Before-and-after change records:
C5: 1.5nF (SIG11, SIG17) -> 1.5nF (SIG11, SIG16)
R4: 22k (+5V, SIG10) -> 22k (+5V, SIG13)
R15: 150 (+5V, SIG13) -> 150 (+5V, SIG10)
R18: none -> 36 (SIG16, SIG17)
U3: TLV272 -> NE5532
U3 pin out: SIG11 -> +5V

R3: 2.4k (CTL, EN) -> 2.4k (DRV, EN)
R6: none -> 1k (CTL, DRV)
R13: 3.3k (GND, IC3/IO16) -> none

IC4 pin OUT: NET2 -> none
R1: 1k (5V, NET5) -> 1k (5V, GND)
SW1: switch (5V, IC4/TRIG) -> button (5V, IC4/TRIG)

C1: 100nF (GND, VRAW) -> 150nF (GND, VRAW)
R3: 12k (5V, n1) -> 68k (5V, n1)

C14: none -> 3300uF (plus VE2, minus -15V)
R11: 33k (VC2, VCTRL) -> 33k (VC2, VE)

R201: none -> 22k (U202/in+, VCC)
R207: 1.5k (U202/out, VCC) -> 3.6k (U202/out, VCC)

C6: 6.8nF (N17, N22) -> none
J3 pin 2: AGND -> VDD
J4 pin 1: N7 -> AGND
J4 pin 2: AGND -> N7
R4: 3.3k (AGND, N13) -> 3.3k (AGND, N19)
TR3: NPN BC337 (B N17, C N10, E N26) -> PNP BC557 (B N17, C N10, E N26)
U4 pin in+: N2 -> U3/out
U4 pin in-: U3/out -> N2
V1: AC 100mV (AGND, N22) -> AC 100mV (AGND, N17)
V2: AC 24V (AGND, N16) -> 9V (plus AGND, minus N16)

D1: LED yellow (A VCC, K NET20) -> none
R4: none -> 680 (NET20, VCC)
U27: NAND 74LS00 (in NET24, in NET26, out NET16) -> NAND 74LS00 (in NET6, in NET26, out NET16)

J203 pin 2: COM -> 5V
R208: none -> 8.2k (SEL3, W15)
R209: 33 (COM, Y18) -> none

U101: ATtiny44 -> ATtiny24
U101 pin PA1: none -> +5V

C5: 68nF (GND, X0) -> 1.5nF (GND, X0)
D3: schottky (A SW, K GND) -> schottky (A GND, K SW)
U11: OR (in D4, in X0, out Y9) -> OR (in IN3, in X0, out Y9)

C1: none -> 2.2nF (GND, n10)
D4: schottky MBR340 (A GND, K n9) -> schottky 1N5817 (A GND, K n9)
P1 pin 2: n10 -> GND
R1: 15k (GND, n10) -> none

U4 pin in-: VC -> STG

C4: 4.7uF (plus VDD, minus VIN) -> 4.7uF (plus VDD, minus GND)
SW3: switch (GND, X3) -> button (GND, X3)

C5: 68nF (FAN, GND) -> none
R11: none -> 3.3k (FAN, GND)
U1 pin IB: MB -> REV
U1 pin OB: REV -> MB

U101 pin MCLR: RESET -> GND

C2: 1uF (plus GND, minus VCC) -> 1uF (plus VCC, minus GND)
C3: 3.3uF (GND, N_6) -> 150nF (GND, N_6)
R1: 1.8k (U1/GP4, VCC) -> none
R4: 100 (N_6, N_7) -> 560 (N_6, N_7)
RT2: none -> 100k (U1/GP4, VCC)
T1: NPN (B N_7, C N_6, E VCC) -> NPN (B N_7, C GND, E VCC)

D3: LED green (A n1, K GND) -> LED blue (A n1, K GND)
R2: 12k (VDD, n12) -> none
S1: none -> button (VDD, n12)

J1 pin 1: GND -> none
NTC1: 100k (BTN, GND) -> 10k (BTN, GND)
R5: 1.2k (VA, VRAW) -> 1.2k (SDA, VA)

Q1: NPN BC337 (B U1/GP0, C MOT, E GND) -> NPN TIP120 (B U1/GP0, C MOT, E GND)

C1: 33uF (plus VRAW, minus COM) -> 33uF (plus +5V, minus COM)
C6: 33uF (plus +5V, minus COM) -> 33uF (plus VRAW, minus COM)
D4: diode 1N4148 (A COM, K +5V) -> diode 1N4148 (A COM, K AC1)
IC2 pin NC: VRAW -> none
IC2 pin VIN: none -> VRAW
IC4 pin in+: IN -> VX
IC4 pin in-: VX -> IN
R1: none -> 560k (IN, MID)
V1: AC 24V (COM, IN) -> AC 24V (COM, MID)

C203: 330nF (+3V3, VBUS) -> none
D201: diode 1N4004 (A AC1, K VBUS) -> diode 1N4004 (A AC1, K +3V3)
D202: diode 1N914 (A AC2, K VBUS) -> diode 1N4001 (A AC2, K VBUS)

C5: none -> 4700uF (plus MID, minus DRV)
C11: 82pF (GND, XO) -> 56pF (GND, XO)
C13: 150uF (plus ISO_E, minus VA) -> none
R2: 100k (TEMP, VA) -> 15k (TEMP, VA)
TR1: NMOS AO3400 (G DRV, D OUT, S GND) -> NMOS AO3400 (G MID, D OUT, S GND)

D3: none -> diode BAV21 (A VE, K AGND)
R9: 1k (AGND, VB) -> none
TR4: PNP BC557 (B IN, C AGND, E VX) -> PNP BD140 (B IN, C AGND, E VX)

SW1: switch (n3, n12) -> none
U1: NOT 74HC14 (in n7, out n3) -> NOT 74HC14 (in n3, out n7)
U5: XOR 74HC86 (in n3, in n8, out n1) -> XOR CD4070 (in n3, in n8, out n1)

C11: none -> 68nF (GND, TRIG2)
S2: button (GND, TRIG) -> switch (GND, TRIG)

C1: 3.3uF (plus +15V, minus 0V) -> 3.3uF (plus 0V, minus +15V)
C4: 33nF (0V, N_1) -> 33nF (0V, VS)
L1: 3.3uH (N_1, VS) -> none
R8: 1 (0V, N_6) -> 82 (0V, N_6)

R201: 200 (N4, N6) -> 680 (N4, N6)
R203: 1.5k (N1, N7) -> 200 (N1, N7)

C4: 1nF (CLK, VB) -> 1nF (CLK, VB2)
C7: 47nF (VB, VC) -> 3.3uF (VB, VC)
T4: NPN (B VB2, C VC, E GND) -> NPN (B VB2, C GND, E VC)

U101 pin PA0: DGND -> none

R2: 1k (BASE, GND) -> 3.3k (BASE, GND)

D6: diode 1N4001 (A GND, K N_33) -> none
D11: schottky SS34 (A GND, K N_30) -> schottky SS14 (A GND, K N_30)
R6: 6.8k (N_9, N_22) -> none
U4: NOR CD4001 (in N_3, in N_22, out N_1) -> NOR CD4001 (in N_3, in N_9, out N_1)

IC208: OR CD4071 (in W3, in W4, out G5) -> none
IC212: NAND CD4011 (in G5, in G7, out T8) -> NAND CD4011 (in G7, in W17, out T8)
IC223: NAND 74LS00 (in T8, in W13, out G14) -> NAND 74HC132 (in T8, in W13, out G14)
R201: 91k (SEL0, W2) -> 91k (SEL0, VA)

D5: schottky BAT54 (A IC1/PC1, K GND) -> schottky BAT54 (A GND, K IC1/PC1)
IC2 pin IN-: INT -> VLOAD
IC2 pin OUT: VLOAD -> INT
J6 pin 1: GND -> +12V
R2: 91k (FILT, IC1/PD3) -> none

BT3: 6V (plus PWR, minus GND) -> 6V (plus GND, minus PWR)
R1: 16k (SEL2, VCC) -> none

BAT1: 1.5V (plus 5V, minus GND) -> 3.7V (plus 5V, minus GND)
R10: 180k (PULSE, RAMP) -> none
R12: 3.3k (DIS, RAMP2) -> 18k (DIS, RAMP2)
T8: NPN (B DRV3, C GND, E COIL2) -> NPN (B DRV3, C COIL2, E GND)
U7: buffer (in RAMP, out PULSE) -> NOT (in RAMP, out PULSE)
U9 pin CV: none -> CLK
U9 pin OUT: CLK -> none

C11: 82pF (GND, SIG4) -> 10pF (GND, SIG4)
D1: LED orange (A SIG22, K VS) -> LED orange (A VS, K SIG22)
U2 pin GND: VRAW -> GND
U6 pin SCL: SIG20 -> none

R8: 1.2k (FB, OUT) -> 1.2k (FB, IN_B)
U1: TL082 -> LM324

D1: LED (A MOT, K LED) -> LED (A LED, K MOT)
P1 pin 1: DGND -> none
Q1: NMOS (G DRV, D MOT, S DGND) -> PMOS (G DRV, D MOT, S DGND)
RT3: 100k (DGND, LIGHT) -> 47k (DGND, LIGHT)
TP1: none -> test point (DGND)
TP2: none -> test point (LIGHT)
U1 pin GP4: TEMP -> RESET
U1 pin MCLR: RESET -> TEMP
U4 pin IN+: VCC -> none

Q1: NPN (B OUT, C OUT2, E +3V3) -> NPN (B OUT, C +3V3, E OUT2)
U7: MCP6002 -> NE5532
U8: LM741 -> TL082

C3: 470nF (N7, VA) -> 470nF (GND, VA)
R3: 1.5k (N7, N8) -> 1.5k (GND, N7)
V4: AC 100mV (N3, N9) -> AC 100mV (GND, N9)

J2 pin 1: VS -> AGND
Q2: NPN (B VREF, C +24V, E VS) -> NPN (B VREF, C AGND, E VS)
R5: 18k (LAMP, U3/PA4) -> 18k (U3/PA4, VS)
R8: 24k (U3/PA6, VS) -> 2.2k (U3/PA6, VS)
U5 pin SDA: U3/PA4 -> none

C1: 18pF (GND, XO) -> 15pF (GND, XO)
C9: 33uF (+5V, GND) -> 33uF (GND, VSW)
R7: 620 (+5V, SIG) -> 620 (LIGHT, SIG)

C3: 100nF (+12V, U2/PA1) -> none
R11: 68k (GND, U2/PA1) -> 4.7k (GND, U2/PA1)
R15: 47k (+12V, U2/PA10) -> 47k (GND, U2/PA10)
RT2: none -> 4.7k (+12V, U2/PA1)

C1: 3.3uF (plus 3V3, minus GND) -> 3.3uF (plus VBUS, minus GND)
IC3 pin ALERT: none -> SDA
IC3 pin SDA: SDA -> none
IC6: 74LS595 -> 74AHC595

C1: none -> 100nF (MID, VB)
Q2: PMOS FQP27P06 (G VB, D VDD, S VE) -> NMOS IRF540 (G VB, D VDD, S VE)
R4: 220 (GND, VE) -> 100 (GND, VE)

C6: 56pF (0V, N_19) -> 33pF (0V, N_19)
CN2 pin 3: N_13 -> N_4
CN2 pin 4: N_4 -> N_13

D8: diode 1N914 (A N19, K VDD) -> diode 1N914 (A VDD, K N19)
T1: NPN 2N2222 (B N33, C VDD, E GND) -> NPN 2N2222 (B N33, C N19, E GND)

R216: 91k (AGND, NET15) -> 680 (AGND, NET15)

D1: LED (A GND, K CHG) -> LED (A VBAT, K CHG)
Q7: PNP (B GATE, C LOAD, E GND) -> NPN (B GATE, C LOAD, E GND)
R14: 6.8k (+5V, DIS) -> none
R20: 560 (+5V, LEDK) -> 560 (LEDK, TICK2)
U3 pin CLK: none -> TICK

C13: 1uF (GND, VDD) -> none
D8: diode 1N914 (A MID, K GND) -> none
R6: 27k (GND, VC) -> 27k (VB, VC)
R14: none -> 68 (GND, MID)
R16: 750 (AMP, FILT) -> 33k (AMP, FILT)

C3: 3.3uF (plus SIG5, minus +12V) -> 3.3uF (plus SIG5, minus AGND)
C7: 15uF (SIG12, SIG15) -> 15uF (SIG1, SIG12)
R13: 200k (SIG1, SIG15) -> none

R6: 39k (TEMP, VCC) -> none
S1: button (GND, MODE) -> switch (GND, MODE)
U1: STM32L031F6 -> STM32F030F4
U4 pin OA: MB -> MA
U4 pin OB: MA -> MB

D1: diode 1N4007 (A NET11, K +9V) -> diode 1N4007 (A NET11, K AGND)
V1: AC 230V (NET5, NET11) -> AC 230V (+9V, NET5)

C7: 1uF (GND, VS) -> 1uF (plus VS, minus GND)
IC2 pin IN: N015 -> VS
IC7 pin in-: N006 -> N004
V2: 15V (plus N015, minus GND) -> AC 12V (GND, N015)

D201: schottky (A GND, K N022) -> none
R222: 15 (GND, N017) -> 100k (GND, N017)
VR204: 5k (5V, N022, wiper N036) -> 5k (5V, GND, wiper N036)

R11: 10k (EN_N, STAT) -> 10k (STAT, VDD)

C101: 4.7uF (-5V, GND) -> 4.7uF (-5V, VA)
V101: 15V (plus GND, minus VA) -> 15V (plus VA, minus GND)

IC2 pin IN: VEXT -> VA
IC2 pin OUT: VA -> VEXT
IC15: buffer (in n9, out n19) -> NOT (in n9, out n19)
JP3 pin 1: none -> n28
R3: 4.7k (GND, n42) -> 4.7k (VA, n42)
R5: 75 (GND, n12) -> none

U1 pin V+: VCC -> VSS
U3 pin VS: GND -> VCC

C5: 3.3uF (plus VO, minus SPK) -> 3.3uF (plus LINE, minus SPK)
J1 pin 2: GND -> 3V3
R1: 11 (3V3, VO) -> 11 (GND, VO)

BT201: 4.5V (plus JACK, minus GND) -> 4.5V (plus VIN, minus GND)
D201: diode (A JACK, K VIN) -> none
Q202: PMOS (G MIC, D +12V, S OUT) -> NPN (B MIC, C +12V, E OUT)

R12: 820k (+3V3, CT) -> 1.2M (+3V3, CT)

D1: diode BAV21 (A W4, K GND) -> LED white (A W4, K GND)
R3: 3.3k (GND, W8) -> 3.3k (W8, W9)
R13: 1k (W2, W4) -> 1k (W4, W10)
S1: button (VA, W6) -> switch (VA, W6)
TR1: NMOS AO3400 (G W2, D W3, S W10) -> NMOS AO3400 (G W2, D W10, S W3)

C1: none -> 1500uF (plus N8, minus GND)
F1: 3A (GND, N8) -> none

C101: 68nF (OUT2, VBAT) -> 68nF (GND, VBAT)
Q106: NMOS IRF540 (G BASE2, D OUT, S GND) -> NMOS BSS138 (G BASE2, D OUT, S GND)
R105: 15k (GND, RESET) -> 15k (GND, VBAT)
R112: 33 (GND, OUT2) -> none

Problem to solve: Search the lines above for the string "MCLR", then show every one that has it.

Response:
U101 pin MCLR: RESET -> GND
U1 pin MCLR: RESET -> TEMP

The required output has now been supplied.